**TASK DIRECTIONS:**
Pick the lines holding the string "plate" out of the records and copy them.

[RECORDS FOR THIS EXERCISE Boundary: Start]

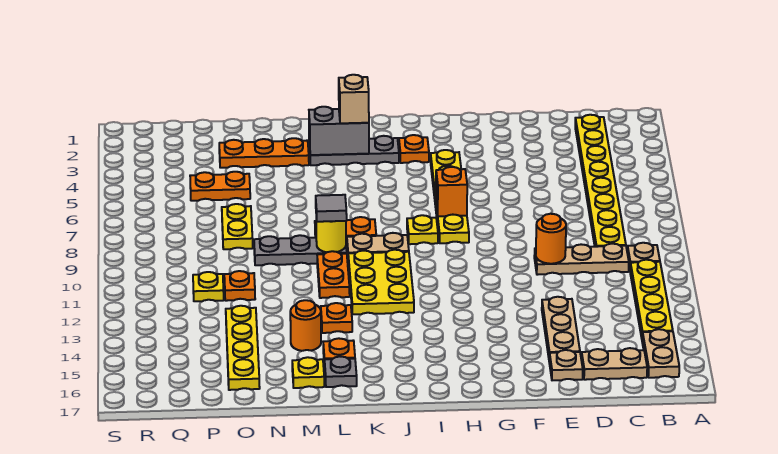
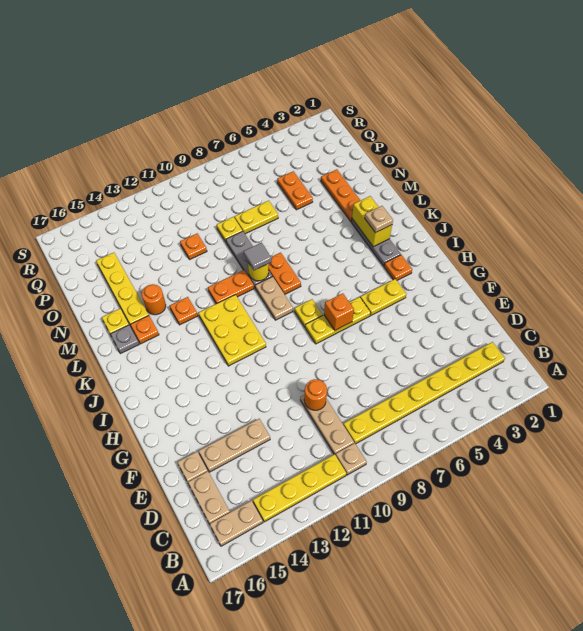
yellow plate J10:K12 level 1 -> yellow plate I11:K12 level 1
grey brick K3:L3 level 2 -> yellow brick K3:L3 level 2
tan brick K3 level 3 -> tan plate K3 level 3
yellow plate O13:O16 level 1 -> yellow plate M15:P15 level 1
yellow plate P11 level 1 -> yellow plate O9 level 1

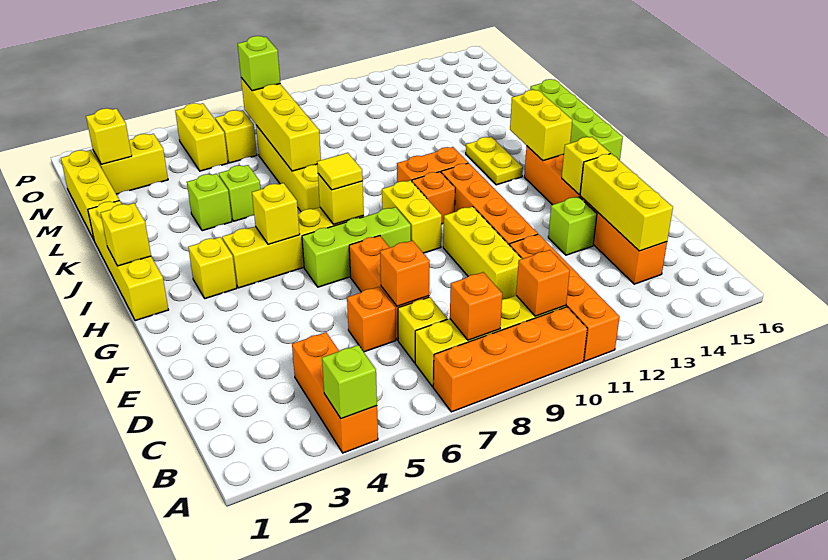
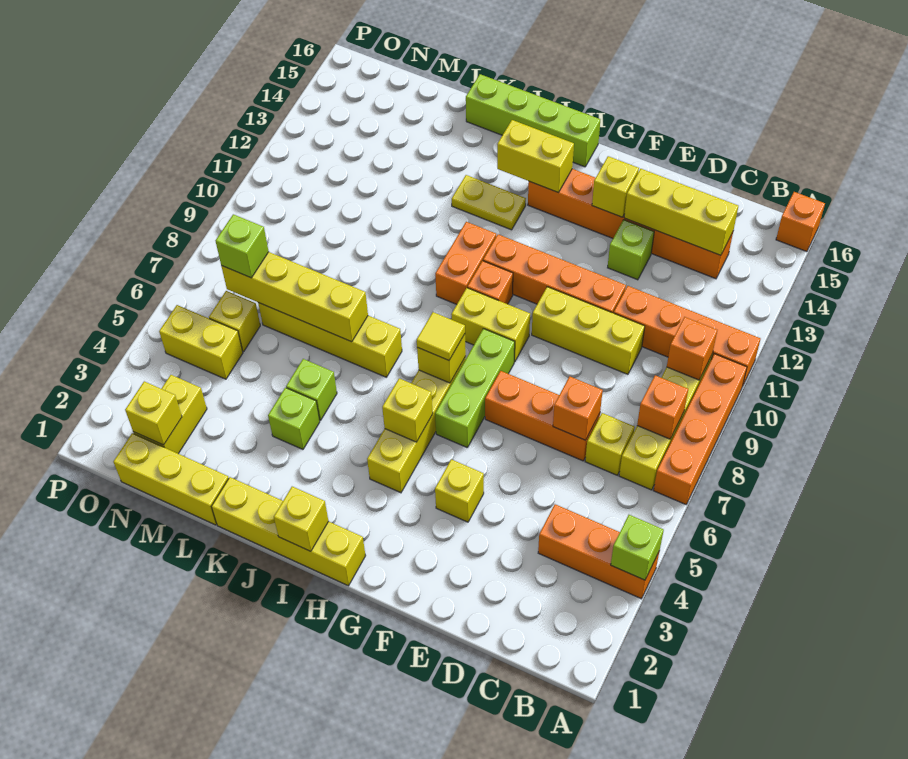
orange brick D6 level 1 -> orange brick A16 level 1
yellow brick H3 level 1 -> yellow brick F4 level 1

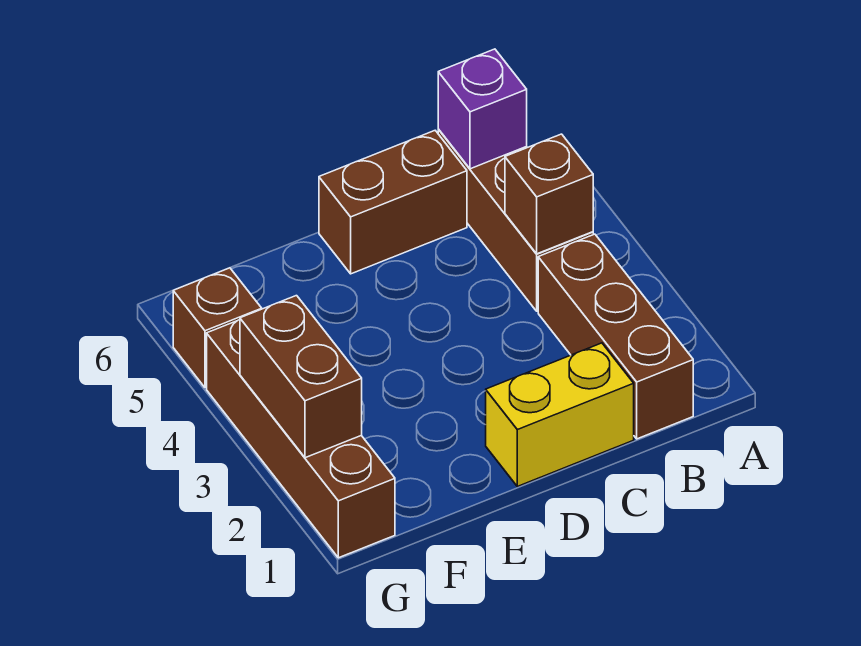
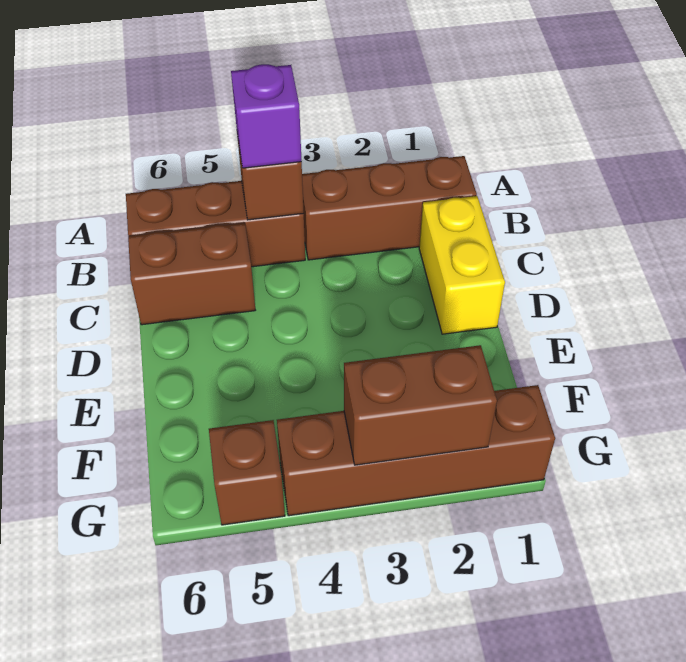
purple brick B6 level 2 -> purple brick B4 level 3
brown brick C6:D6 level 1 -> brown brick C5:C6 level 1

[RECORDS FOR THIS EXERCISE Boundary: End]

**ANSWER BOX:**
yellow plate J10:K12 level 1 -> yellow plate I11:K12 level 1
tan brick K3 level 3 -> tan plate K3 level 3
yellow plate O13:O16 level 1 -> yellow plate M15:P15 level 1
yellow plate P11 level 1 -> yellow plate O9 level 1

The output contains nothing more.